### INSTRUCTION
Return each line containing "epithelium".

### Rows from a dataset
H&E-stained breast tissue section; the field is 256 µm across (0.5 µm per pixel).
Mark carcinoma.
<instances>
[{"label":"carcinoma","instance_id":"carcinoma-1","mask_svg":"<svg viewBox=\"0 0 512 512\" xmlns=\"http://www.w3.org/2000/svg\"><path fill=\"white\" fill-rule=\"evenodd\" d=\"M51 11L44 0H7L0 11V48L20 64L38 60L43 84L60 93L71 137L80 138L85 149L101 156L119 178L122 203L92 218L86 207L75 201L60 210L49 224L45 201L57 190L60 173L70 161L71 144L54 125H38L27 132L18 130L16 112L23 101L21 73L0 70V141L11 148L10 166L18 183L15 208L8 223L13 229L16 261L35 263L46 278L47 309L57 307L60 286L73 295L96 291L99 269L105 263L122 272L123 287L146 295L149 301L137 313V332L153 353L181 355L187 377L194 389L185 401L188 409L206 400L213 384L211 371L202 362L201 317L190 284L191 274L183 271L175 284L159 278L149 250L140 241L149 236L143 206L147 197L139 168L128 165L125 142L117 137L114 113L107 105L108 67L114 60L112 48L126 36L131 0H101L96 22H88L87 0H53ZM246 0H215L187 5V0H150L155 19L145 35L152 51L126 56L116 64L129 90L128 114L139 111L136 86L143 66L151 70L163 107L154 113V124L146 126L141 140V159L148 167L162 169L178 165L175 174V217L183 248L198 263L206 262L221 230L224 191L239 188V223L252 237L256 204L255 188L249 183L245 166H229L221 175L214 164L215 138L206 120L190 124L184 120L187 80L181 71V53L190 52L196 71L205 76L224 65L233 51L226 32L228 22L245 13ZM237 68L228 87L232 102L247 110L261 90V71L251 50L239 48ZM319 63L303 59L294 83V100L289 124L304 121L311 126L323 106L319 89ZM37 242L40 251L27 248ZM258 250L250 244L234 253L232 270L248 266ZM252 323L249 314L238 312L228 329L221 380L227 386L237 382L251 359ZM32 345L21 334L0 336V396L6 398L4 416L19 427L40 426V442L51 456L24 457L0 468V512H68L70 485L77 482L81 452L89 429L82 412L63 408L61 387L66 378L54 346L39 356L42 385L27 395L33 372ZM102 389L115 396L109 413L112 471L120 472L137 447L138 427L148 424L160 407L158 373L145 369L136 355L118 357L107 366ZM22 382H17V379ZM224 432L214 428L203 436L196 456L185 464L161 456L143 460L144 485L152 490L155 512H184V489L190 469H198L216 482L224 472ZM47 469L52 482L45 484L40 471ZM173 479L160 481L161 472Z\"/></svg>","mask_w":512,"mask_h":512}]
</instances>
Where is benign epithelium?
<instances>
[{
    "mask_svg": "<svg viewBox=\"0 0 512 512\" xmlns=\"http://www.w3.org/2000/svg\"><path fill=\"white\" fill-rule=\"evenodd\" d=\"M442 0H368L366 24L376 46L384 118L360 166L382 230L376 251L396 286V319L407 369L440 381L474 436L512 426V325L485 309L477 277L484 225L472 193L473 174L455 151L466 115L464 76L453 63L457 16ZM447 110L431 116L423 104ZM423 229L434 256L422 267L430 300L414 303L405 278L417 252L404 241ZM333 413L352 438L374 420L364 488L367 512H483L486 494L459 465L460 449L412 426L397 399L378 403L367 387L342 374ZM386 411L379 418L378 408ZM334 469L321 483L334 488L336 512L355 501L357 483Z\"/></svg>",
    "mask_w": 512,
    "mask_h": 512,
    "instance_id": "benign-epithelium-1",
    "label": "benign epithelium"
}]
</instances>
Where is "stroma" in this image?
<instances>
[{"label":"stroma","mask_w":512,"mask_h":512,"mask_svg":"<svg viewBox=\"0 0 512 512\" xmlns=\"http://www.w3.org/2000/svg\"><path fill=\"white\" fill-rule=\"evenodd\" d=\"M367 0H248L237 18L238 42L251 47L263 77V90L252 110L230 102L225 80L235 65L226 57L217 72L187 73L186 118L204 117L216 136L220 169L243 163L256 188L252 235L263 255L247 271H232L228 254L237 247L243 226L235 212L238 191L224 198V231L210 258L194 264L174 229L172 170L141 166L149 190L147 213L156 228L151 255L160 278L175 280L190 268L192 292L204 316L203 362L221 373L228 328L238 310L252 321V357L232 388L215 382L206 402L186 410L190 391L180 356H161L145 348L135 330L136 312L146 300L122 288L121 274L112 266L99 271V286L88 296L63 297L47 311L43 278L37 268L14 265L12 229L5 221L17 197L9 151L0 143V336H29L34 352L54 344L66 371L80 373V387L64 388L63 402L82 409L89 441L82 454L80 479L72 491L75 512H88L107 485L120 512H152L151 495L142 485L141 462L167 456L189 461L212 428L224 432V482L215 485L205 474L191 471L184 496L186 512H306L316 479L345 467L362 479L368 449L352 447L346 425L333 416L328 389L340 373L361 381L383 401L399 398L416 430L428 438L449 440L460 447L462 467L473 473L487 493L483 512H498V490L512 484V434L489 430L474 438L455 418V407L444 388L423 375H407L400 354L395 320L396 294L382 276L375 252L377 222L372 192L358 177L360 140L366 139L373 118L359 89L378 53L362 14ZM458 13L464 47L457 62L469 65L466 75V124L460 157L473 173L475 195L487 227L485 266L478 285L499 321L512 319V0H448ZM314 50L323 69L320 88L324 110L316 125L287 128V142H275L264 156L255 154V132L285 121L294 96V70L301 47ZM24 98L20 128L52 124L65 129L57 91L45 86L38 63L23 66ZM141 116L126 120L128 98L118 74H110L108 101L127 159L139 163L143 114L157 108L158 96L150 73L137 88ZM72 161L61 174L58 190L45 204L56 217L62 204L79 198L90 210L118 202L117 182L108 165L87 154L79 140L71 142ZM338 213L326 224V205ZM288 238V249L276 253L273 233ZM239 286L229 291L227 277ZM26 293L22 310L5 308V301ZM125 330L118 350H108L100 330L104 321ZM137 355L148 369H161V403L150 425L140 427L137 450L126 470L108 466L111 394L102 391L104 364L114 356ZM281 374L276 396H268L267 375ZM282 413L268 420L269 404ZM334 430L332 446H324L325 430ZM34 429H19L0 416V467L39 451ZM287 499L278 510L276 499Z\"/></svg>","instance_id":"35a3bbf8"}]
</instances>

### RESULT BELOW
Where is benign epithelium?
    "instance_id": "benign-epithelium-1",
    "label": "benign epithelium"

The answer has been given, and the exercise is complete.